For this exercise, write out only the lines of the entries below from the one with "resized: Leitkegel/grau 442,275" up to and including the one with "moved: Kapsel/weiß 390,187 to 104,242", exactly as they are. Pictures stay out.

[[ RECORDED DATA, beginning ]]

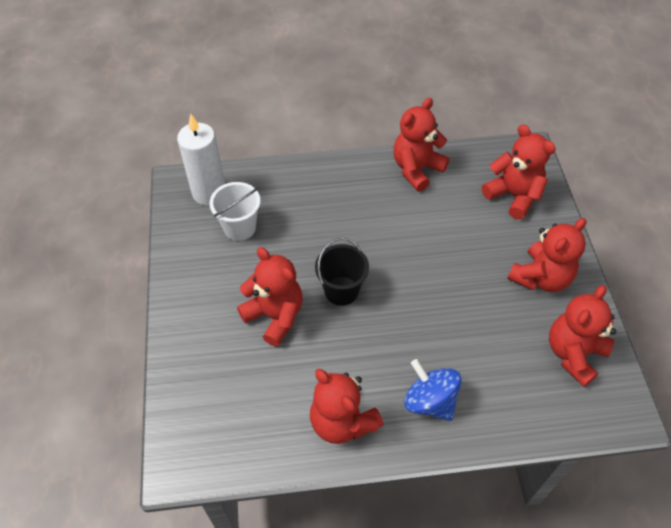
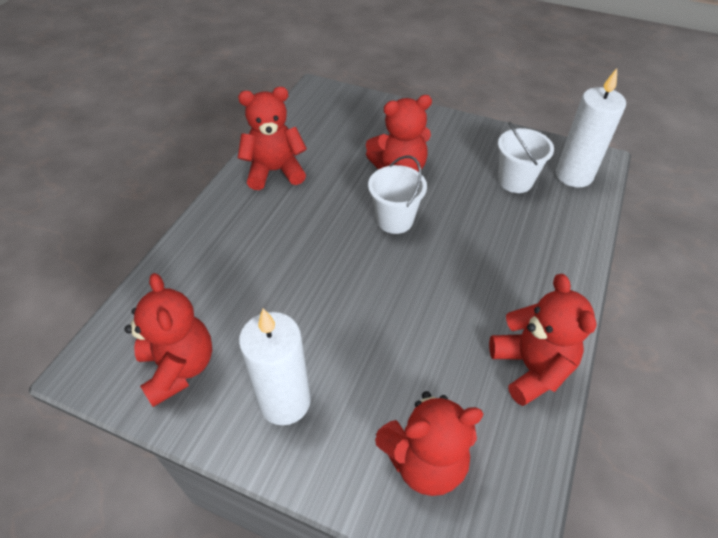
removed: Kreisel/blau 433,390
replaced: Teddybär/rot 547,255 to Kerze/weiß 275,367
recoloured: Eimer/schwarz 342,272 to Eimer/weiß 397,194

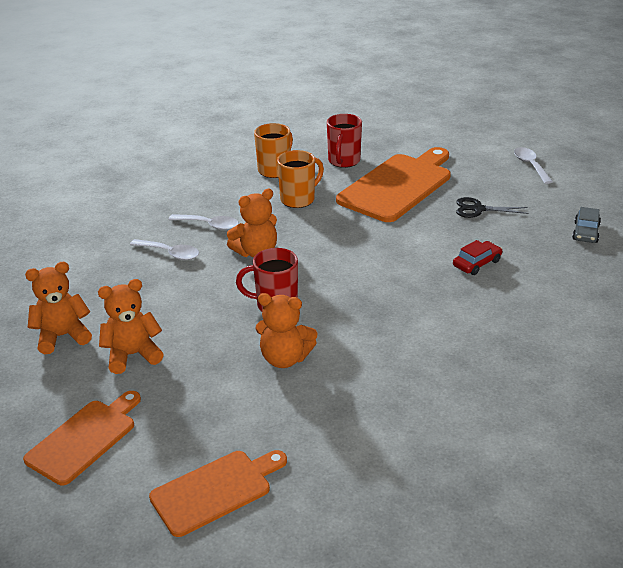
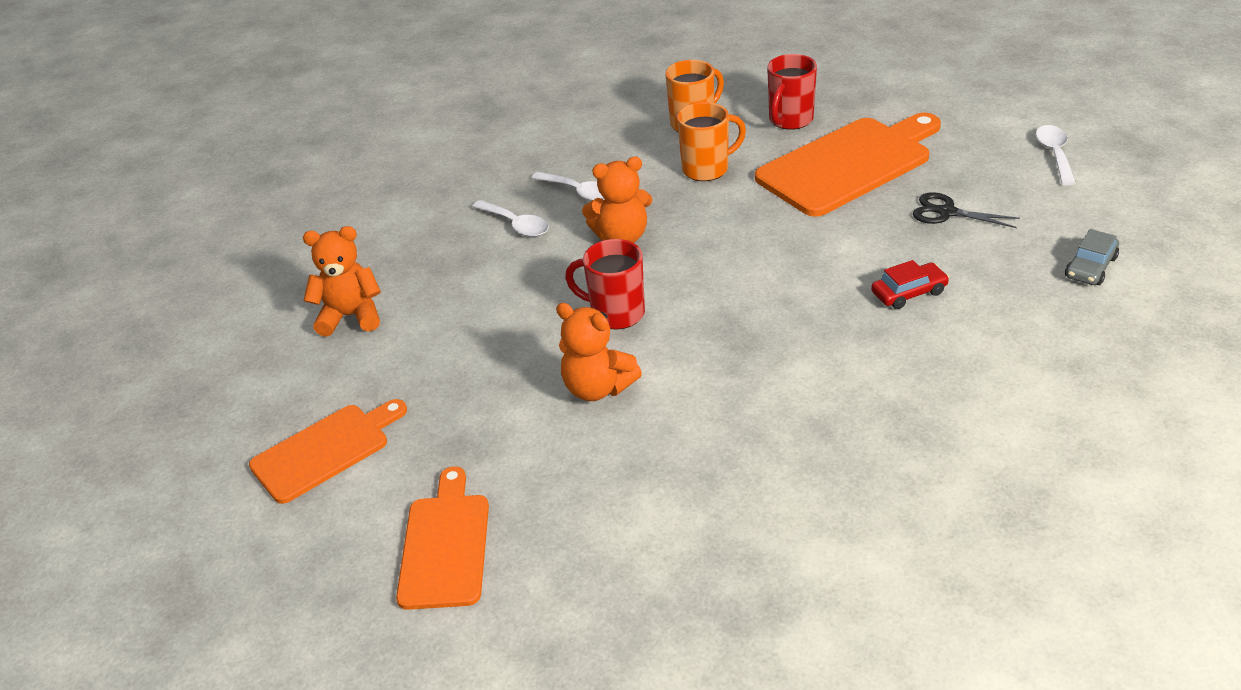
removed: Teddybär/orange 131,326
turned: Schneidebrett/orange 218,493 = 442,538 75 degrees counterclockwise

[[ RECORDED DATA, end ]]
[[ RECORDED DATA, beginning ]]

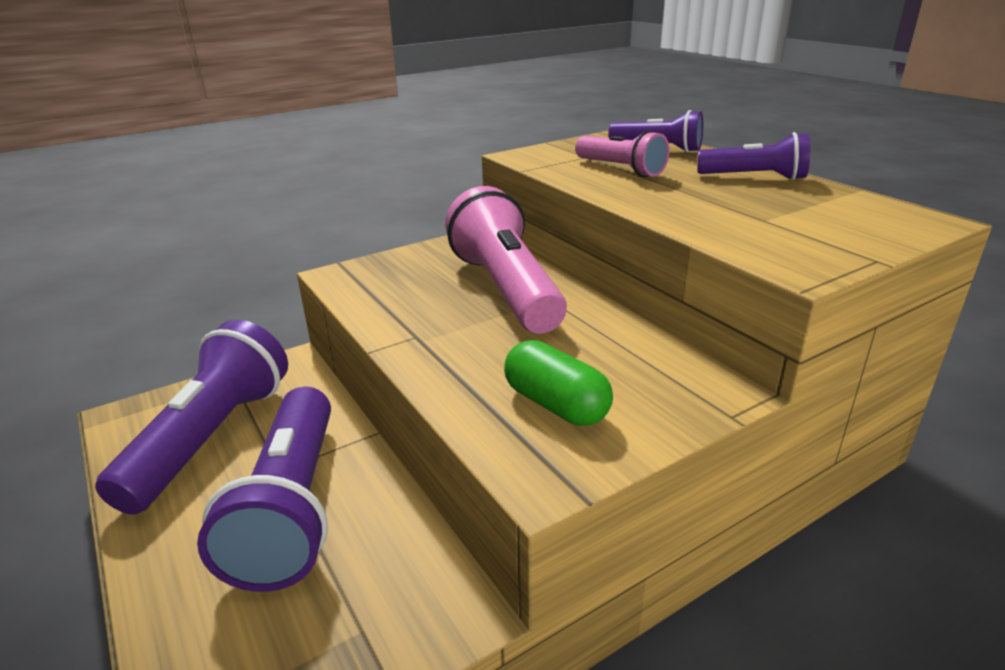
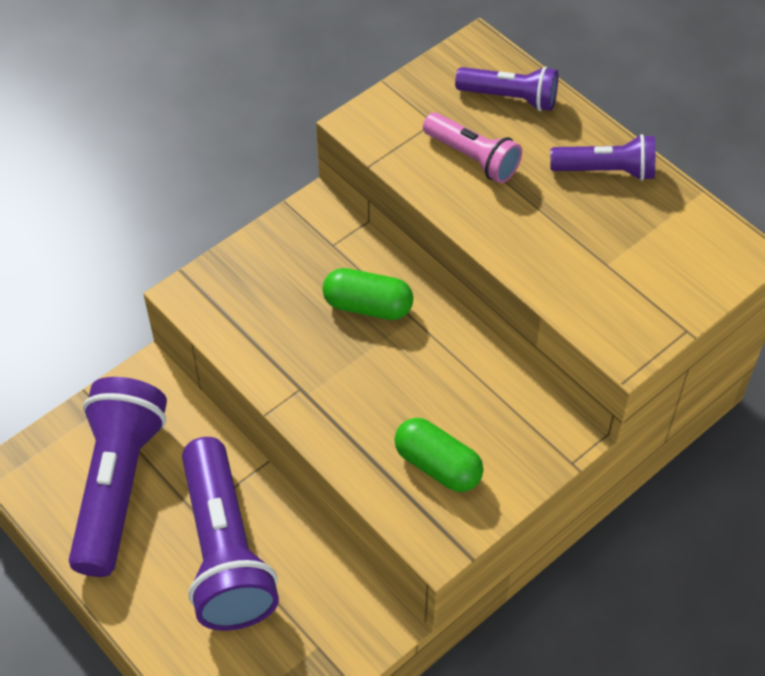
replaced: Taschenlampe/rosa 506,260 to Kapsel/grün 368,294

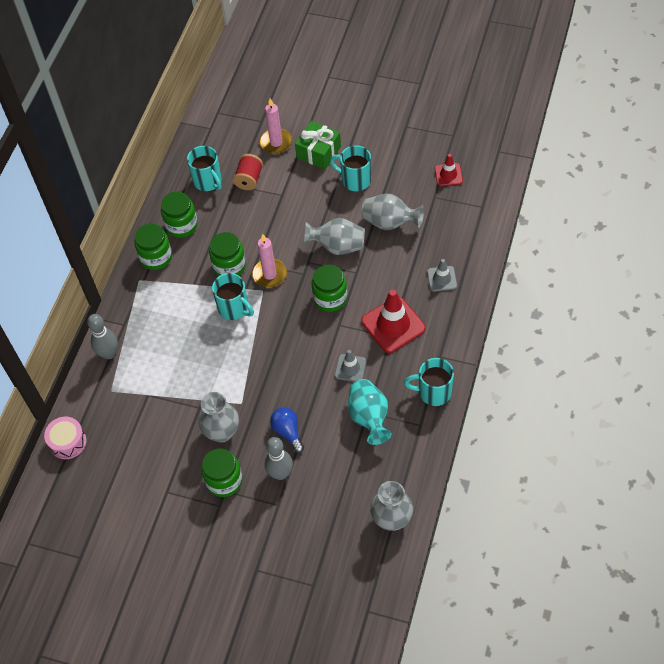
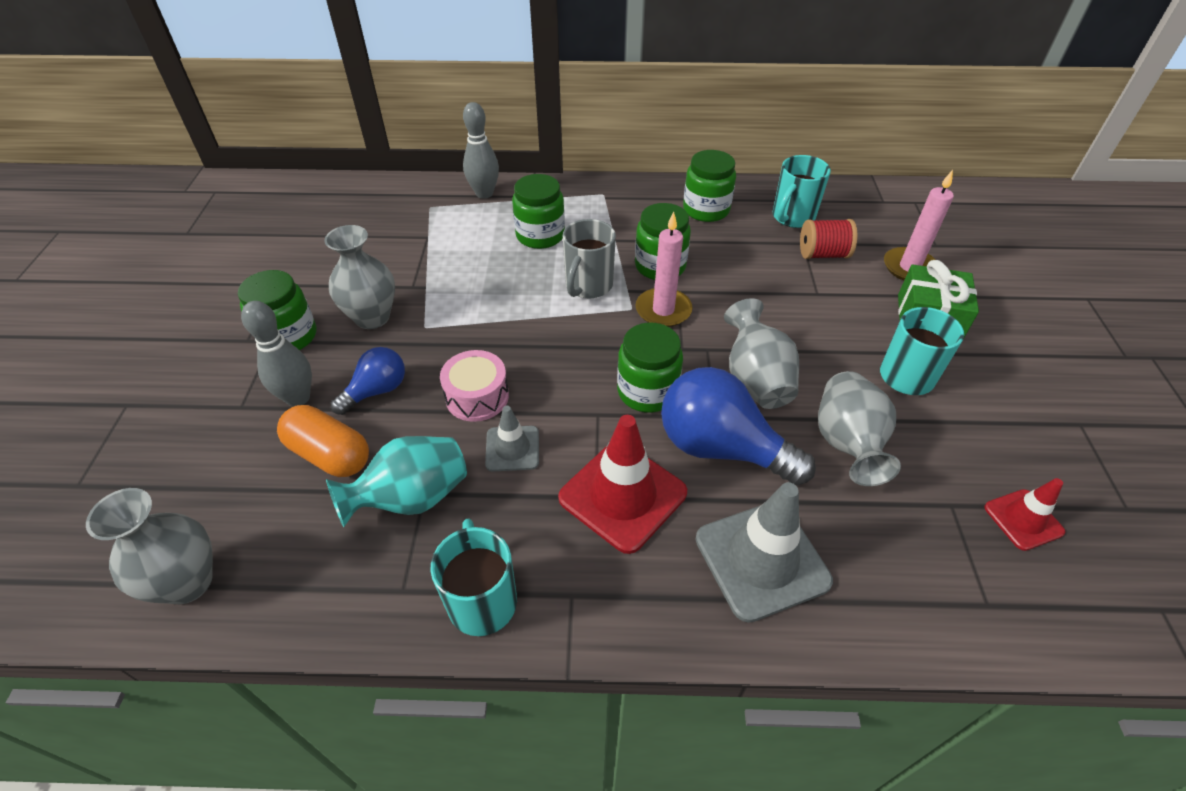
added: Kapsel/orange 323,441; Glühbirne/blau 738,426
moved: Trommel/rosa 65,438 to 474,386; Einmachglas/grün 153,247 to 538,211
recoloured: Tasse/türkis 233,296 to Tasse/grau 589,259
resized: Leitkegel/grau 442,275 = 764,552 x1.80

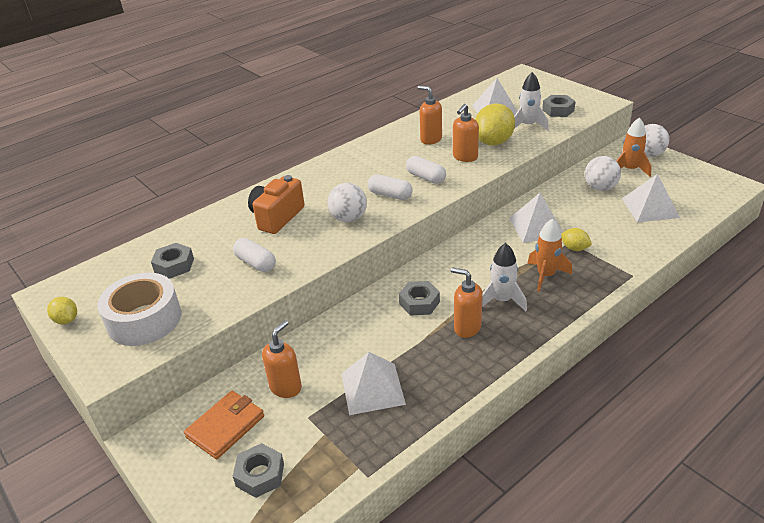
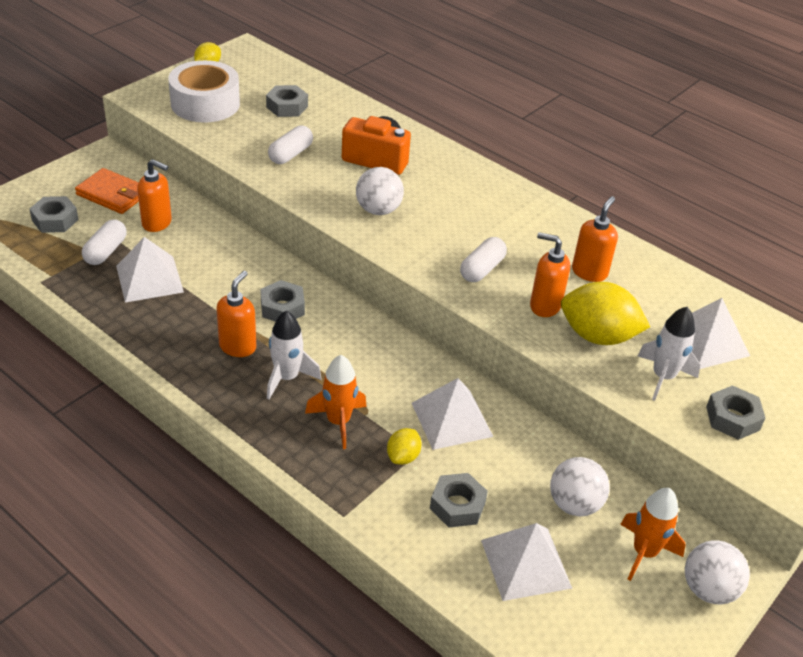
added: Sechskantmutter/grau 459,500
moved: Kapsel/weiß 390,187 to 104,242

[[ RECORDED DATA, end ]]

◆ RESULT OF THE TASK ◆
resized: Leitkegel/grau 442,275 = 764,552 x1.80

added: Sechskantmutter/grau 459,500
moved: Kapsel/weiß 390,187 to 104,242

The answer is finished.